▶ MATERIAL PROVIDED
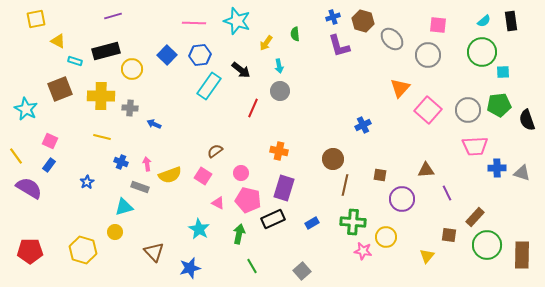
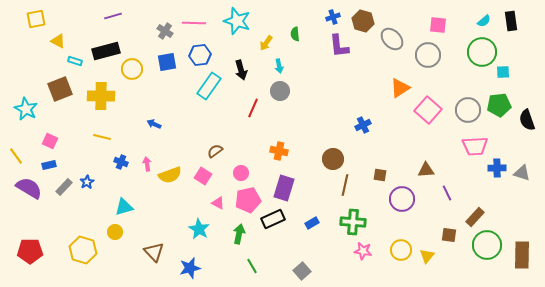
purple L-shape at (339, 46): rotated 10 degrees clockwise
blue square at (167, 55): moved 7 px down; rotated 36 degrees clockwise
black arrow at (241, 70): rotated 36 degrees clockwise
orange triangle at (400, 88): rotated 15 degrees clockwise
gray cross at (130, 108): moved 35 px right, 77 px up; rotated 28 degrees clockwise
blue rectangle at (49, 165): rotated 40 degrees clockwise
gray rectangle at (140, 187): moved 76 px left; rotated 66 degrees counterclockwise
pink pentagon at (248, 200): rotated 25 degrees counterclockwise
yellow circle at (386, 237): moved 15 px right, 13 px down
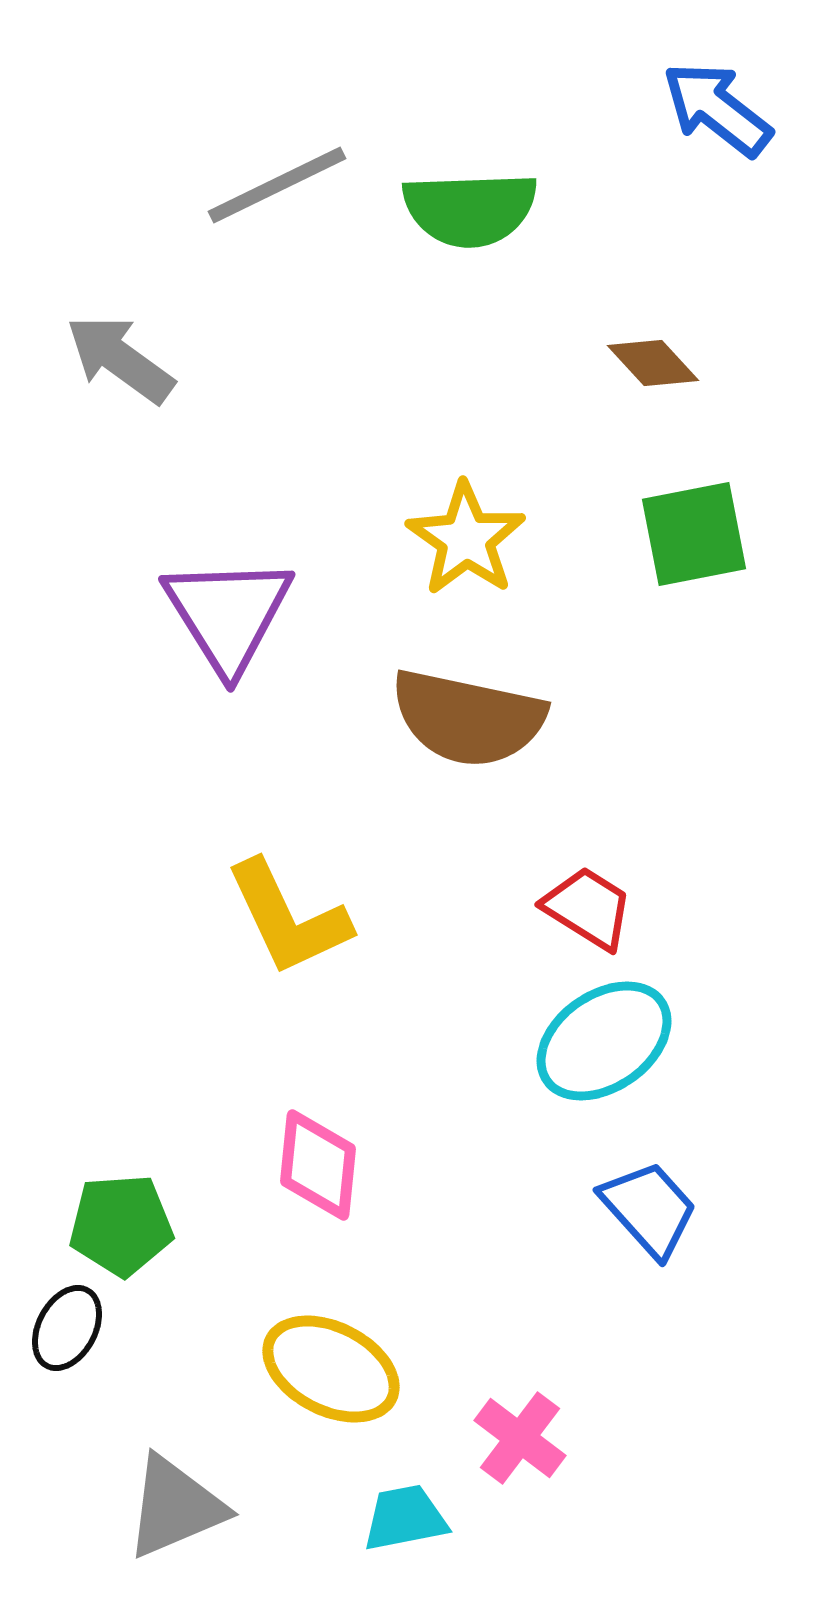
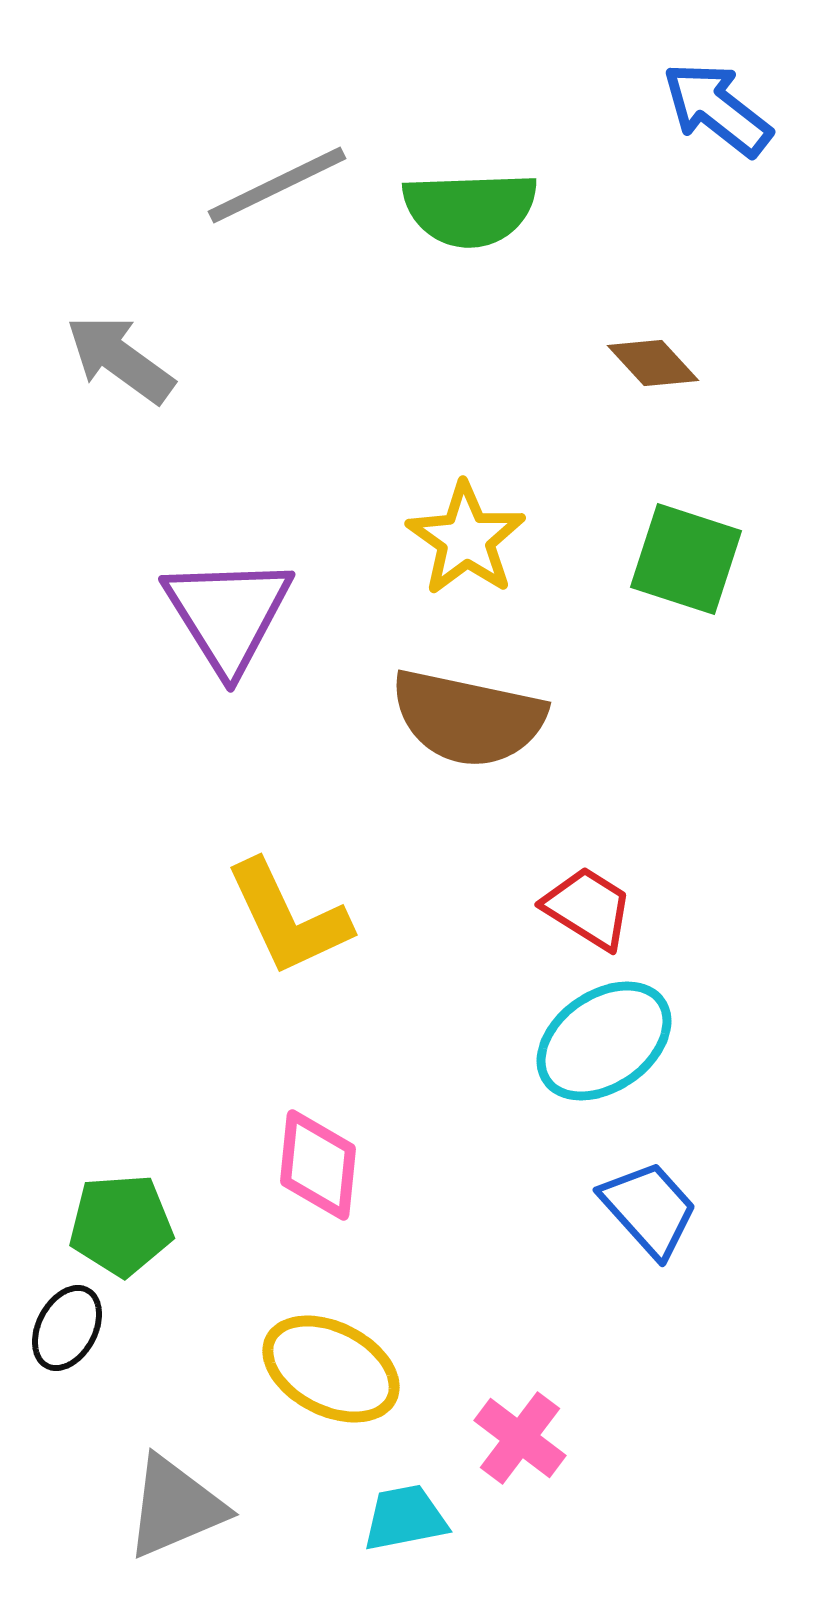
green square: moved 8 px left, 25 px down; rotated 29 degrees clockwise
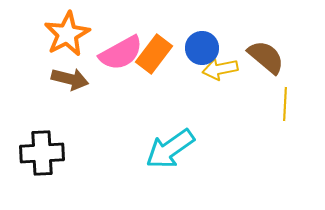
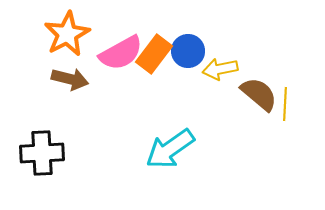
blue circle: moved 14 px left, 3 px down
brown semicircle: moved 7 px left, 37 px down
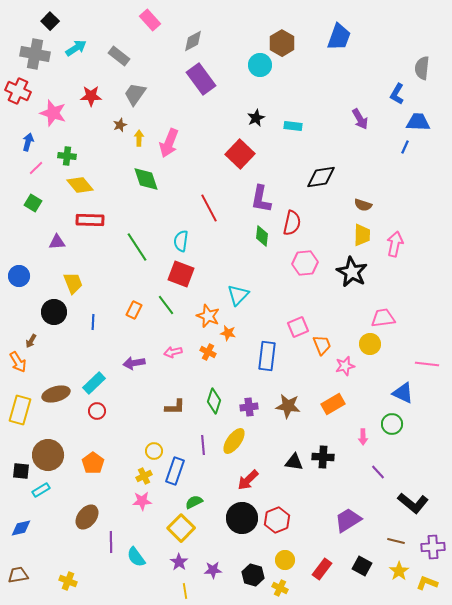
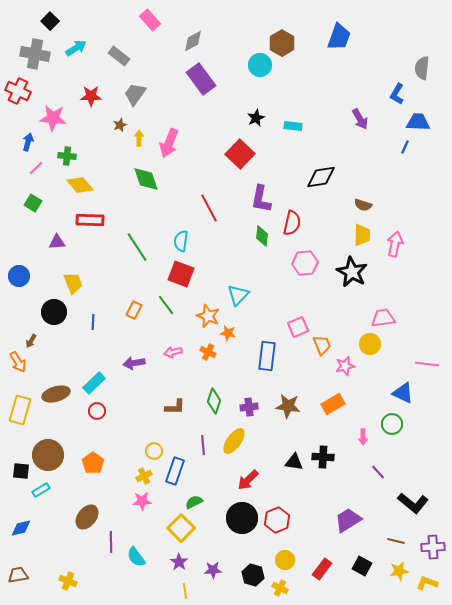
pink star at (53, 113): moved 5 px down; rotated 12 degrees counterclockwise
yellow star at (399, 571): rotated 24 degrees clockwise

▶ EXERCISE AIM
Write the records out again exactly; none of the pictures belong in the copy.

▶ PROBLEM SOLUTION
purple L-shape at (339, 46): rotated 10 degrees clockwise
blue square at (167, 55): moved 7 px down; rotated 36 degrees clockwise
black arrow at (241, 70): rotated 36 degrees clockwise
orange triangle at (400, 88): rotated 15 degrees clockwise
gray cross at (130, 108): moved 35 px right, 77 px up; rotated 28 degrees clockwise
blue rectangle at (49, 165): rotated 40 degrees clockwise
gray rectangle at (140, 187): moved 76 px left; rotated 66 degrees counterclockwise
pink pentagon at (248, 200): rotated 25 degrees counterclockwise
yellow circle at (386, 237): moved 15 px right, 13 px down
green square: moved 8 px left, 25 px down; rotated 29 degrees clockwise
blue circle: moved 14 px left, 3 px down
brown semicircle: moved 7 px left, 37 px down
pink star at (53, 113): moved 5 px down; rotated 12 degrees counterclockwise
yellow star at (399, 571): rotated 24 degrees clockwise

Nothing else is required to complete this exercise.